Every line of the listing below is to be duplicated exactly, with the pictures left out.
* * * *
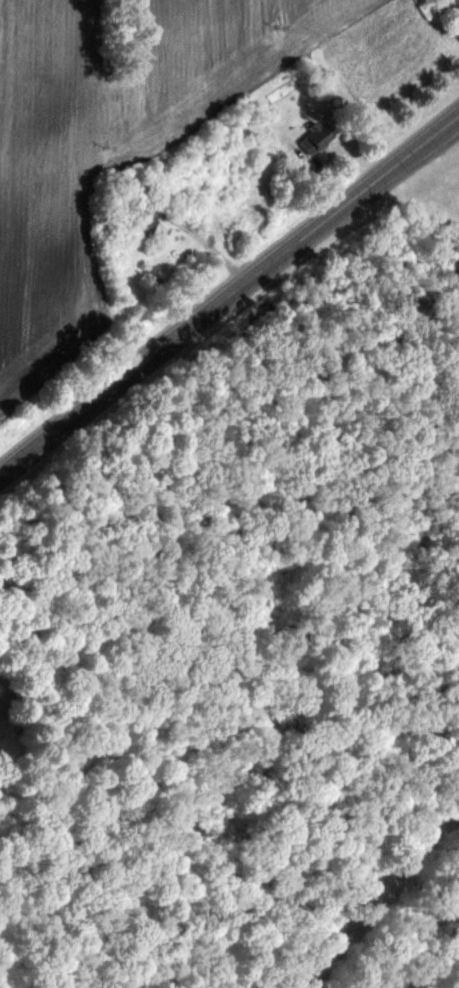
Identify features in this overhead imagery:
building: (452, 6)
building: (310, 139)
building: (138, 222)
road: (229, 291)

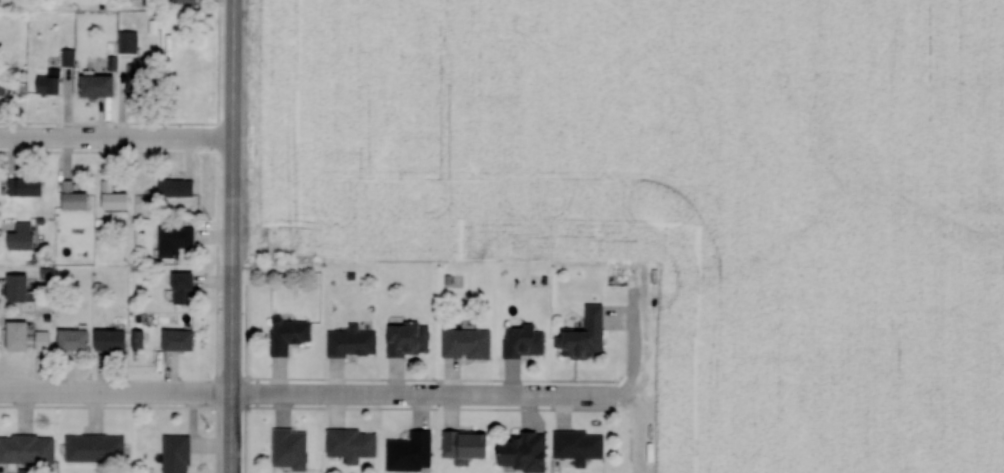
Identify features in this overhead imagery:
building: (195, 0)
building: (53, 81)
building: (143, 82)
building: (105, 83)
building: (6, 84)
road: (116, 139)
building: (32, 186)
building: (181, 186)
crop: (688, 193)
building: (119, 196)
building: (80, 197)
building: (28, 235)
road: (236, 236)
building: (180, 239)
building: (24, 287)
building: (191, 287)
building: (285, 333)
building: (24, 334)
building: (582, 334)
building: (124, 338)
building: (404, 338)
building: (47, 339)
building: (81, 339)
building: (185, 339)
building: (521, 339)
building: (348, 341)
building: (463, 342)
road: (303, 396)
building: (348, 443)
building: (462, 443)
building: (575, 444)
building: (29, 447)
building: (99, 447)
building: (286, 448)
building: (518, 450)
building: (407, 451)
building: (181, 453)

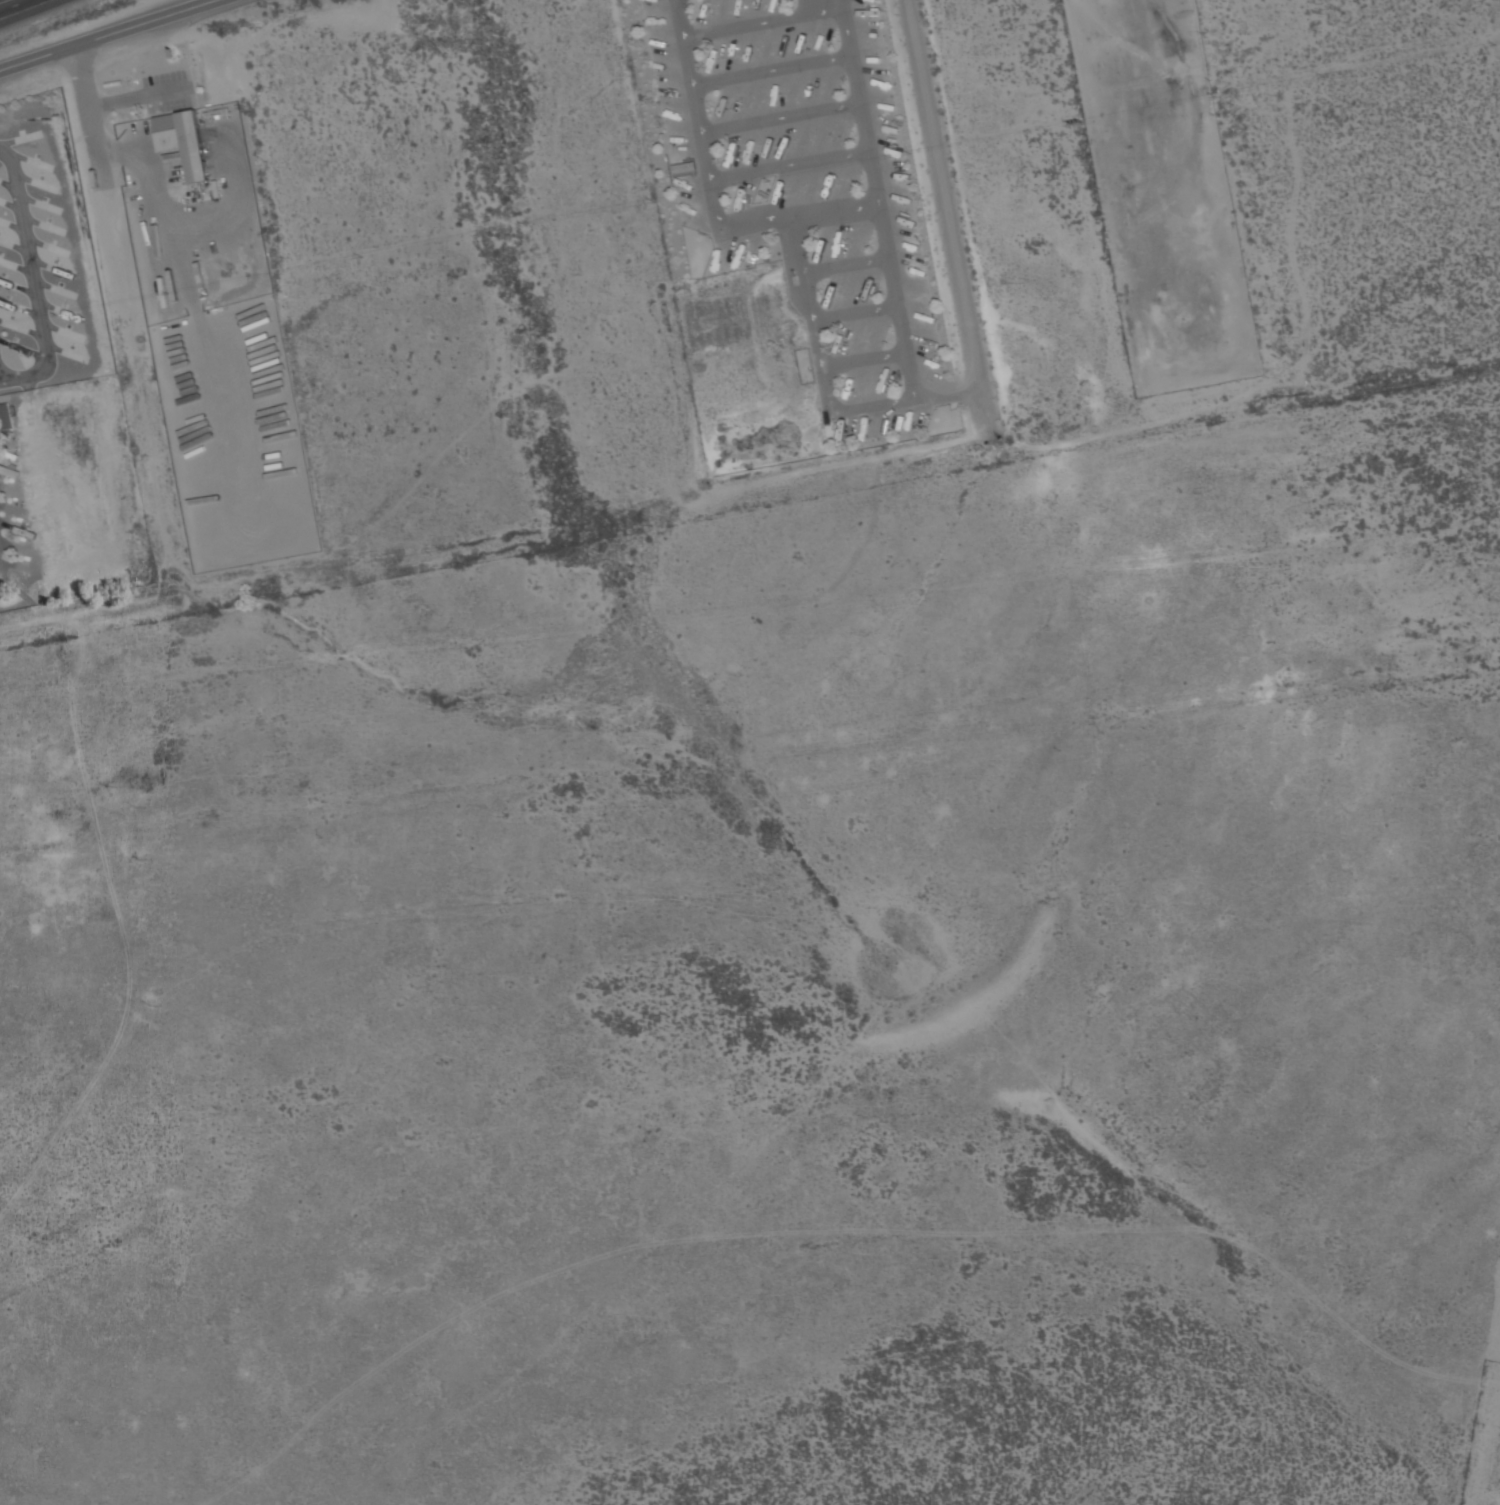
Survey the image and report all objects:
* * * *
Written answer:
Identify features in this overhead imagery:
building: (452, 6)
building: (310, 139)
building: (138, 222)
road: (229, 291)

Identify features in this overhead imagery:
building: (195, 0)
building: (53, 81)
building: (143, 82)
building: (105, 83)
building: (6, 84)
road: (116, 139)
building: (32, 186)
building: (181, 186)
crop: (688, 193)
building: (119, 196)
building: (80, 197)
building: (28, 235)
road: (236, 236)
building: (180, 239)
building: (24, 287)
building: (191, 287)
building: (285, 333)
building: (24, 334)
building: (582, 334)
building: (124, 338)
building: (404, 338)
building: (47, 339)
building: (81, 339)
building: (185, 339)
building: (521, 339)
building: (348, 341)
building: (463, 342)
road: (303, 396)
building: (348, 443)
building: (462, 443)
building: (575, 444)
building: (29, 447)
building: (99, 447)
building: (286, 448)
building: (518, 450)
building: (407, 451)
building: (181, 453)

Survey the image and report all objects:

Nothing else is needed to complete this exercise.